[Object correspondence data]
************
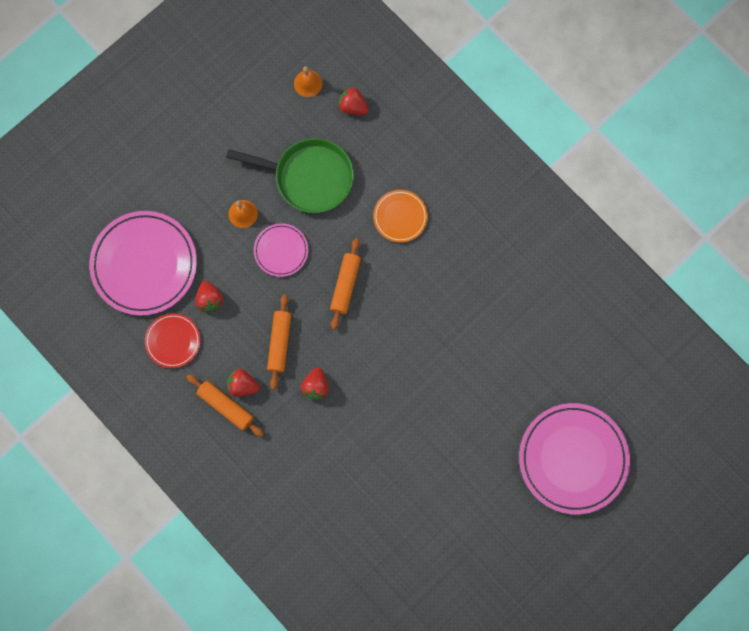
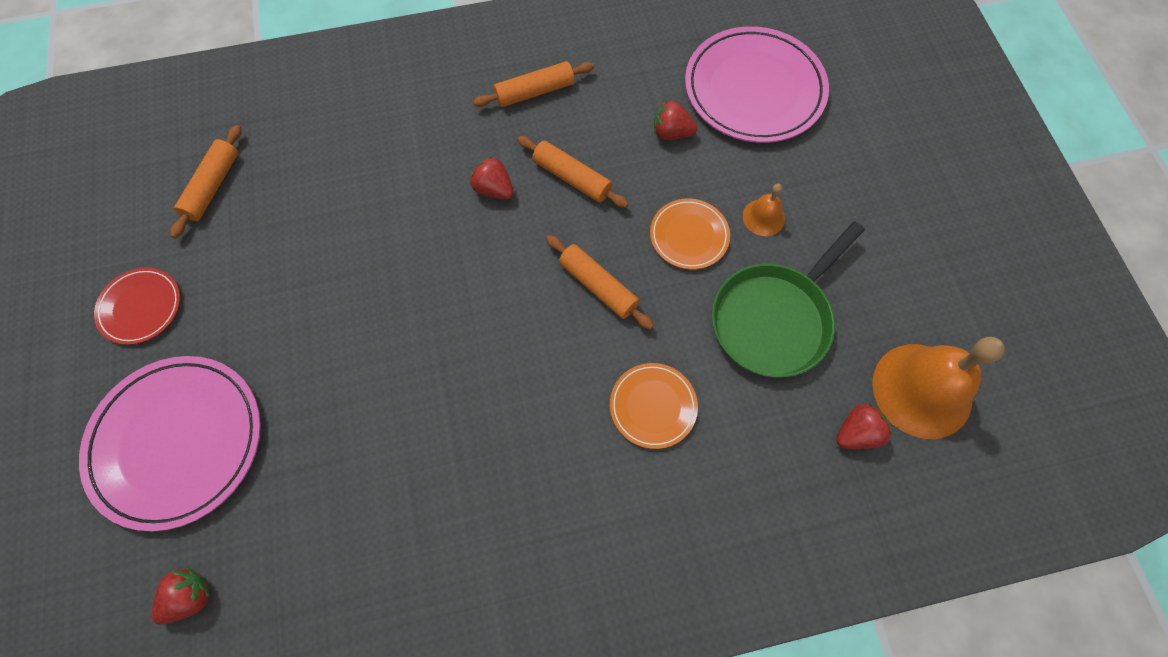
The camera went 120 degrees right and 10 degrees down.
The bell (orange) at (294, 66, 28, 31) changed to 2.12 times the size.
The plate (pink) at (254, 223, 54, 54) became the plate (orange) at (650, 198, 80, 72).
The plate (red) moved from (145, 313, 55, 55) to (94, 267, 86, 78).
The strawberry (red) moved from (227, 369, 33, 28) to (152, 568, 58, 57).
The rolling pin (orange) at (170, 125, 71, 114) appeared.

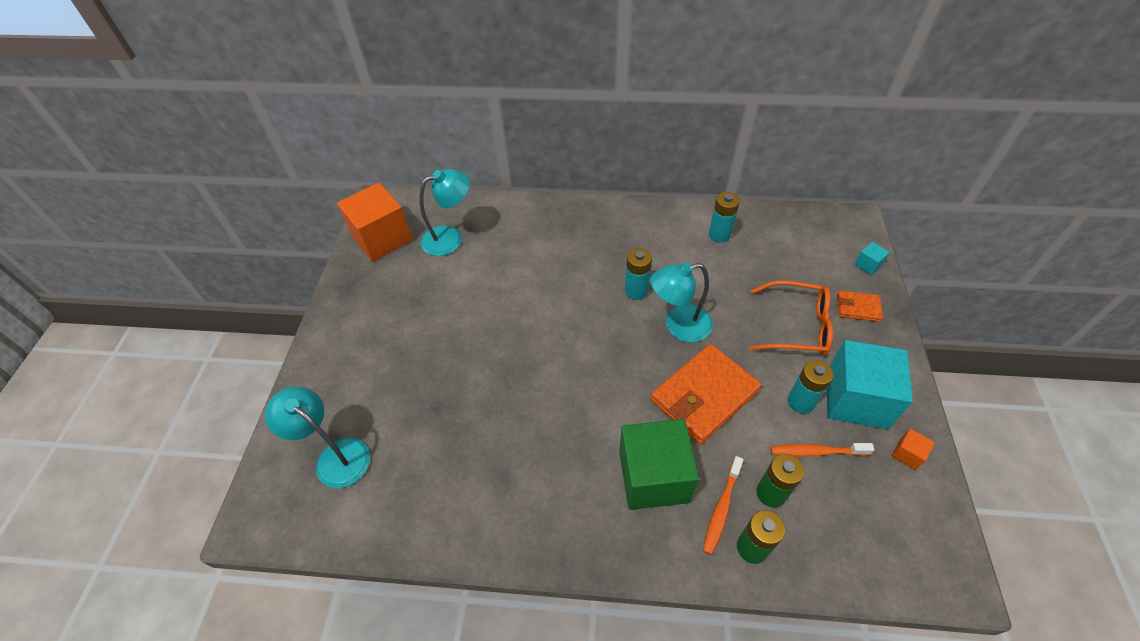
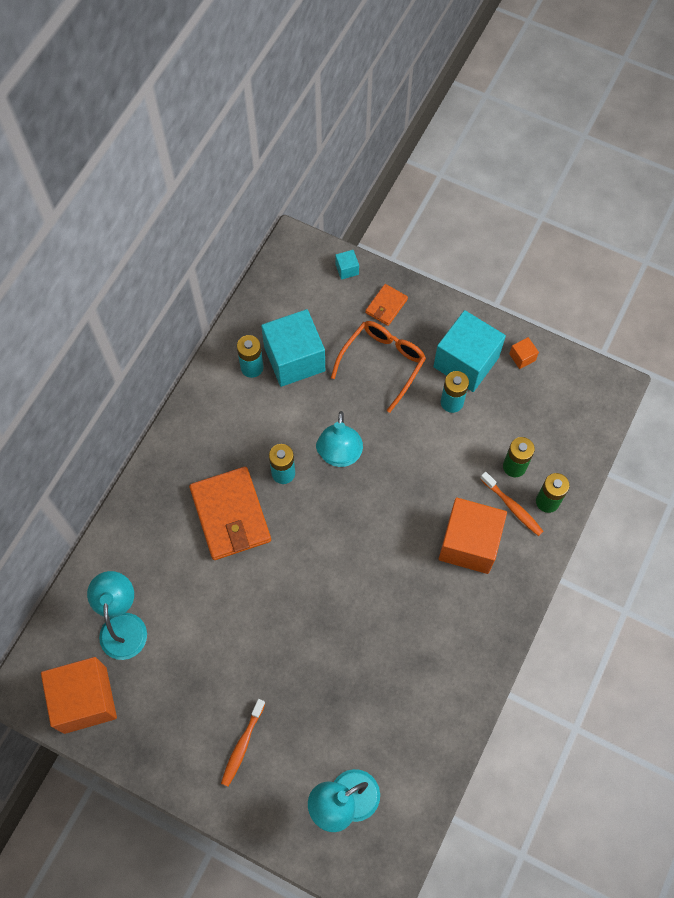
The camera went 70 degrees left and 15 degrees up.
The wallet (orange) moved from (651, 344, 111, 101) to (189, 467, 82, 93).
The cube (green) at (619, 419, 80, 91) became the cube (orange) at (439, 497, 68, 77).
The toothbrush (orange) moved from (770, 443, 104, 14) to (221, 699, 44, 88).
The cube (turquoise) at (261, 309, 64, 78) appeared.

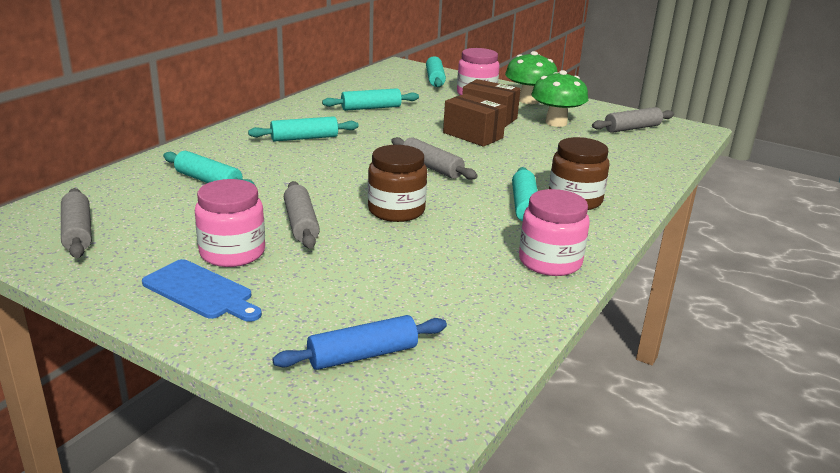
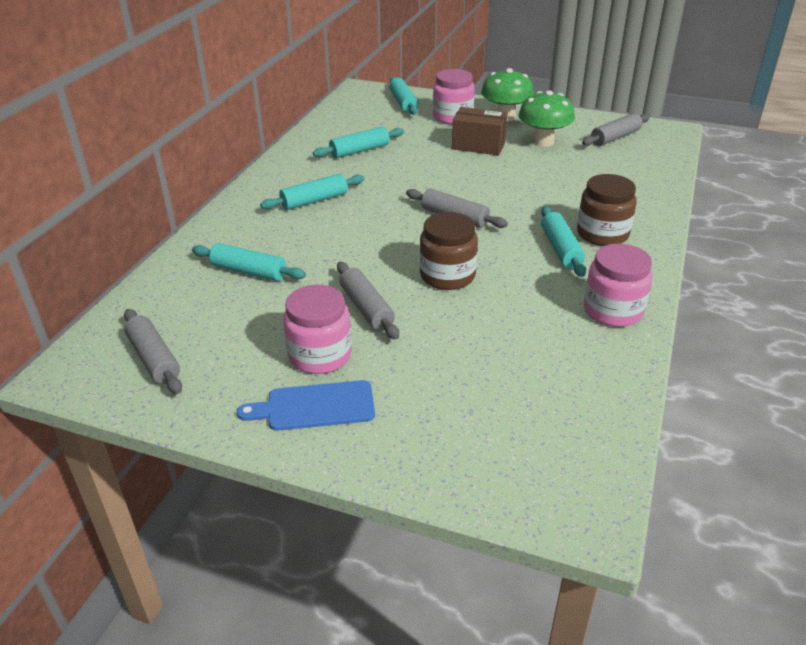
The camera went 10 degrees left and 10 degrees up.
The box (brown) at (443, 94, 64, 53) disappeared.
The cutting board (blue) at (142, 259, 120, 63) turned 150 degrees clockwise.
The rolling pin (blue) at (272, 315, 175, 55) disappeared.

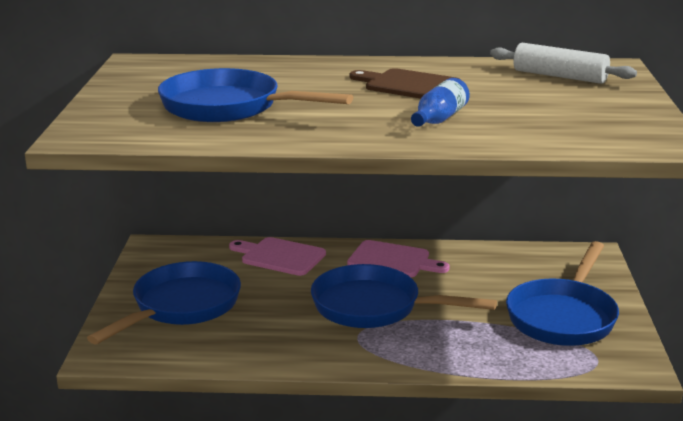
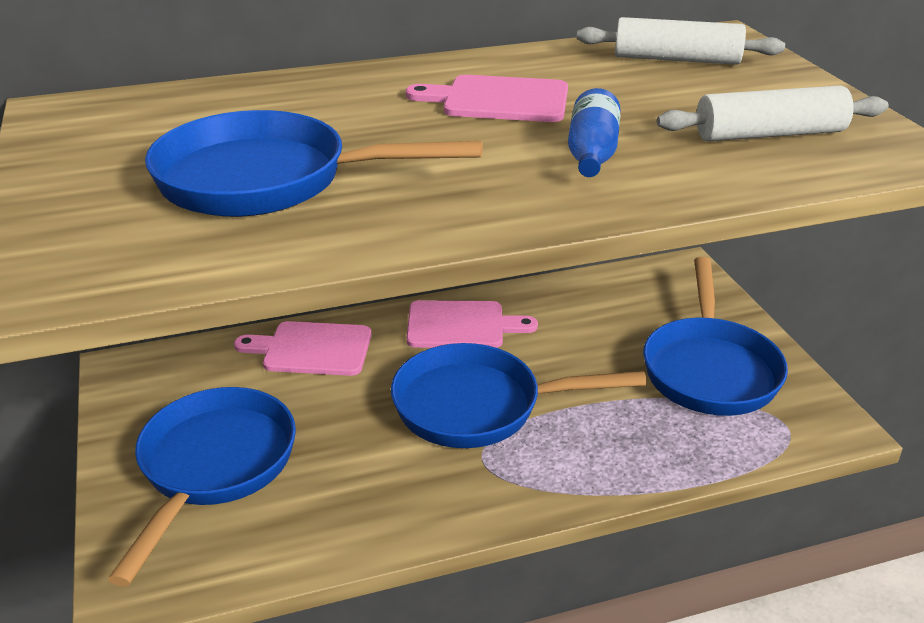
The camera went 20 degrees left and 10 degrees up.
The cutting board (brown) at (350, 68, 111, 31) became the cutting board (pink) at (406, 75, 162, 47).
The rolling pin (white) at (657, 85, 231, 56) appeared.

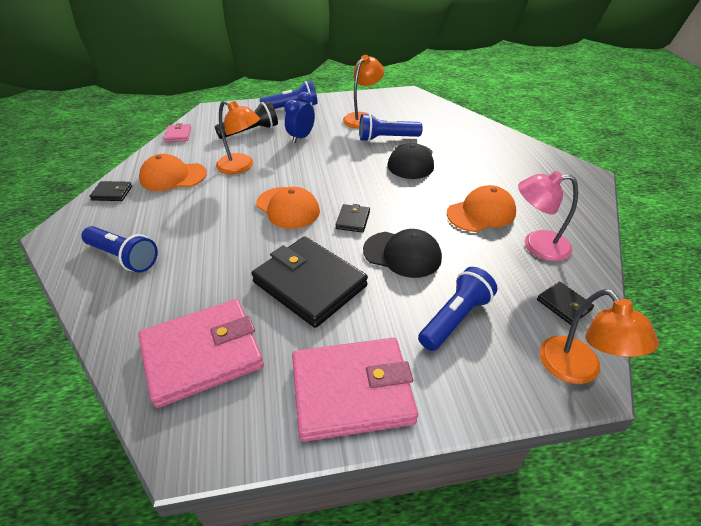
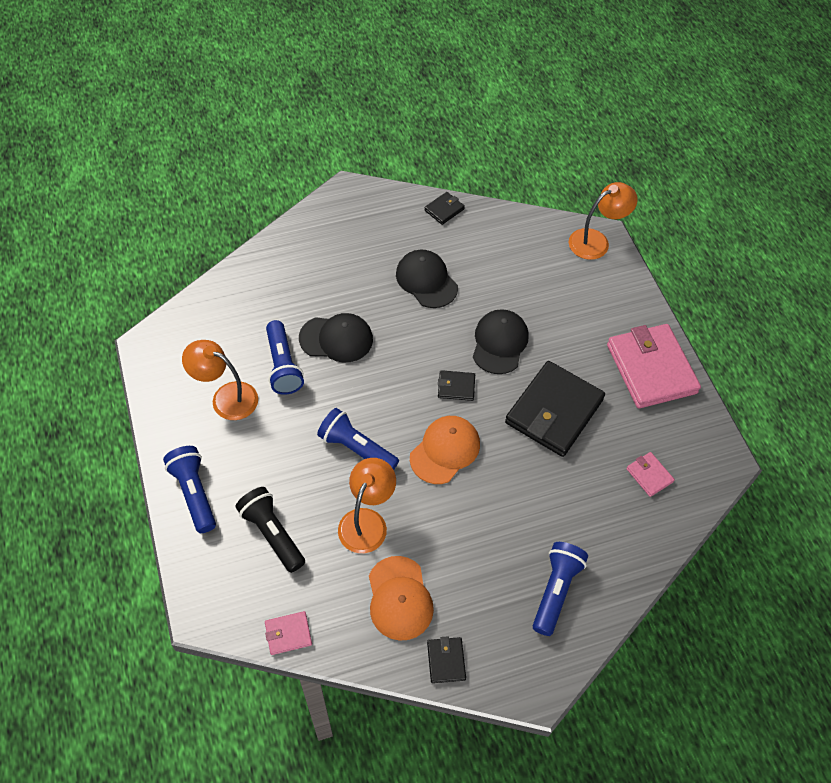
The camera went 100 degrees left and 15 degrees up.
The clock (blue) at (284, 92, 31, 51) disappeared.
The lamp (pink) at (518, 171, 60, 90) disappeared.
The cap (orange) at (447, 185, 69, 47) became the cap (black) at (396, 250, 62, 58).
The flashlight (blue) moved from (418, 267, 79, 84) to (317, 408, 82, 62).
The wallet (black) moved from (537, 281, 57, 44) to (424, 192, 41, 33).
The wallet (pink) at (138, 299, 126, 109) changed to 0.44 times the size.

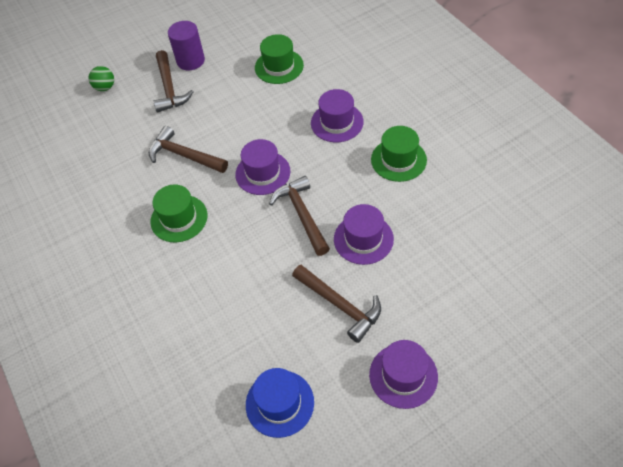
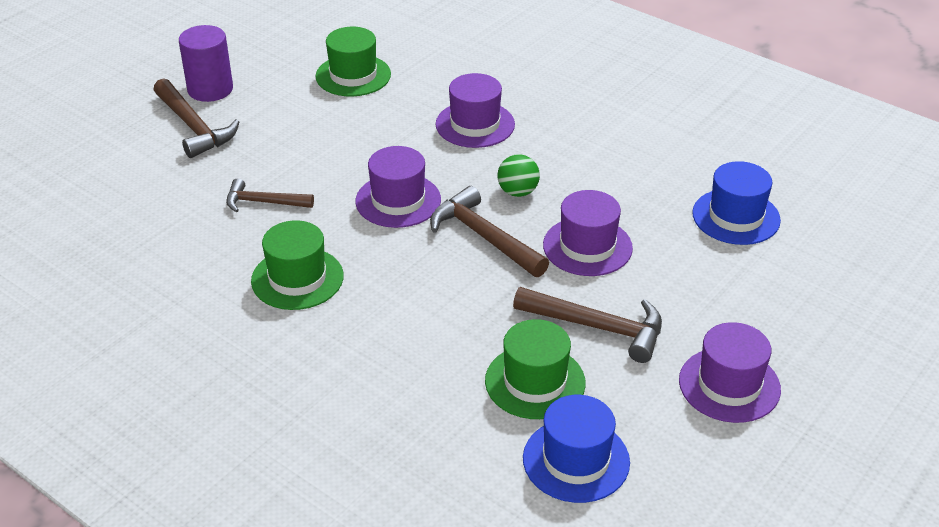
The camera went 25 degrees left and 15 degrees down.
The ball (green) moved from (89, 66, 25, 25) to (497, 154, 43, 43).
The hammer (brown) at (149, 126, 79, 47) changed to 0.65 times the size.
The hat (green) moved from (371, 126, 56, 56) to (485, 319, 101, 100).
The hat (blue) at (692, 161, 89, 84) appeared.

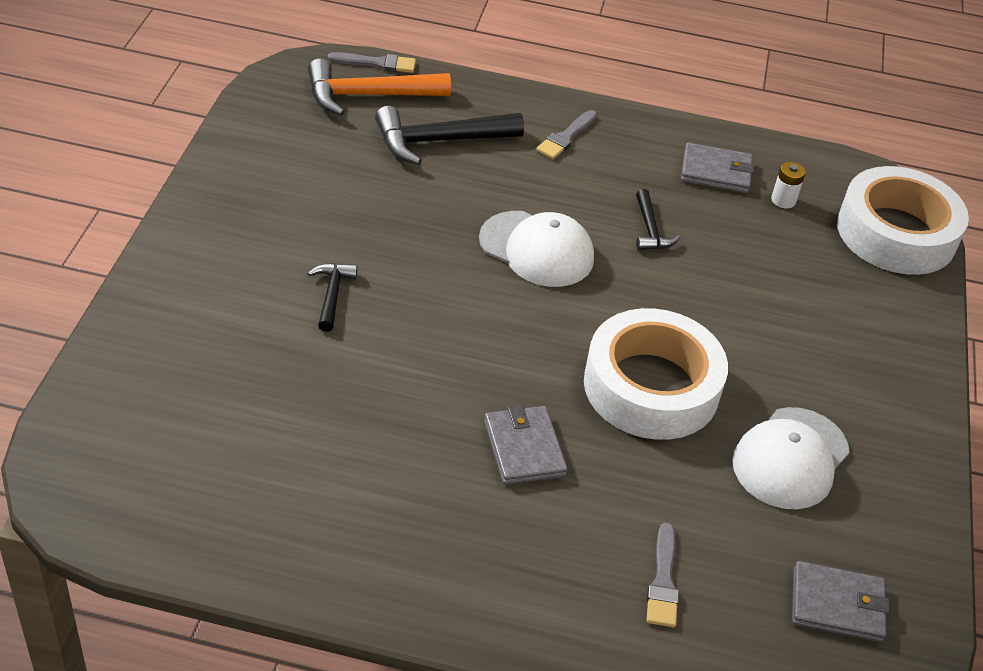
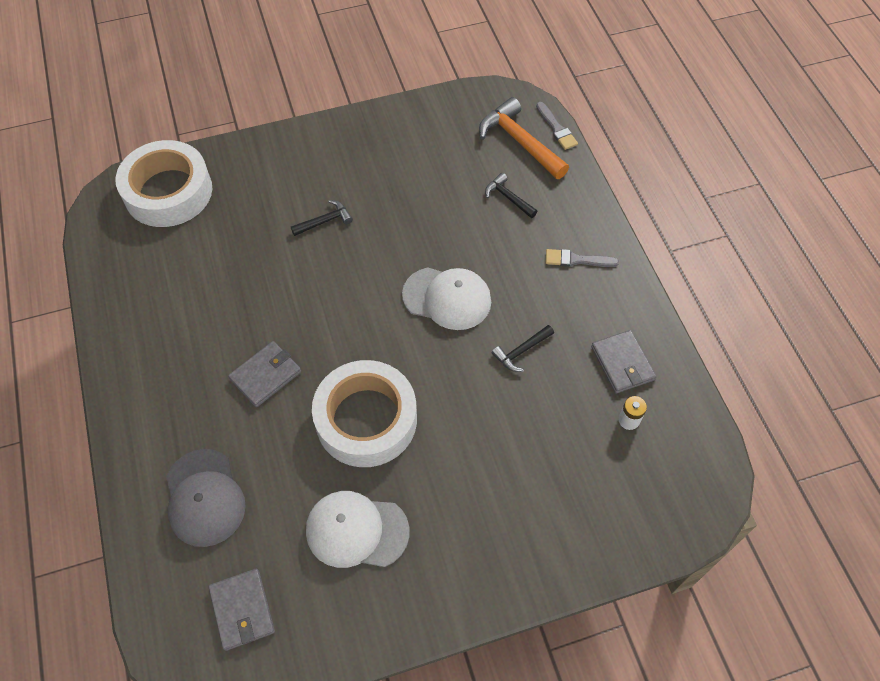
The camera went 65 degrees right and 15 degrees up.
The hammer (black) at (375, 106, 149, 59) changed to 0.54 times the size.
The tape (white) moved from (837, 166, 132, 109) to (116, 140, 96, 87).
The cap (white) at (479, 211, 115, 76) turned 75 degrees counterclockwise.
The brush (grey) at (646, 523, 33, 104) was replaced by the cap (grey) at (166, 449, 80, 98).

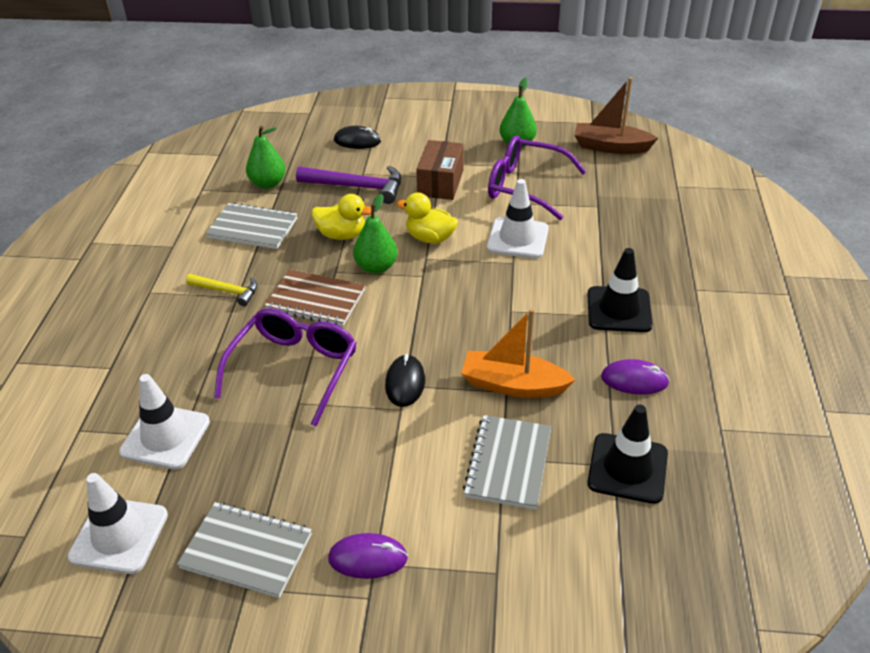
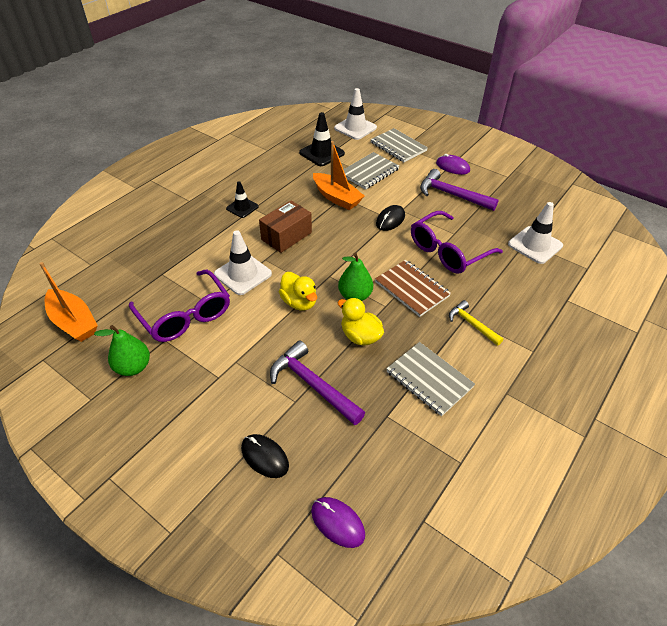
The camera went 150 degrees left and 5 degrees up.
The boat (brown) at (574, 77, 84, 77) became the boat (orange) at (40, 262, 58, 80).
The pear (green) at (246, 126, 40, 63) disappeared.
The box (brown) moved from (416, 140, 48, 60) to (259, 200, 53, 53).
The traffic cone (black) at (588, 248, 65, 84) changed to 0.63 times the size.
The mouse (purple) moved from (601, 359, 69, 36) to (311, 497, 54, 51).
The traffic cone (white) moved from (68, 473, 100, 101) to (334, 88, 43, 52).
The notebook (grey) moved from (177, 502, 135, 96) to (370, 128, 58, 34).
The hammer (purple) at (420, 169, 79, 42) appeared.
************
How to complete this task> Copy every line from the records above that contains the word "plate".

Problem solution>
The plate (pink) at (254, 223, 54, 54) became the plate (orange) at (650, 198, 80, 72).
The plate (red) moved from (145, 313, 55, 55) to (94, 267, 86, 78).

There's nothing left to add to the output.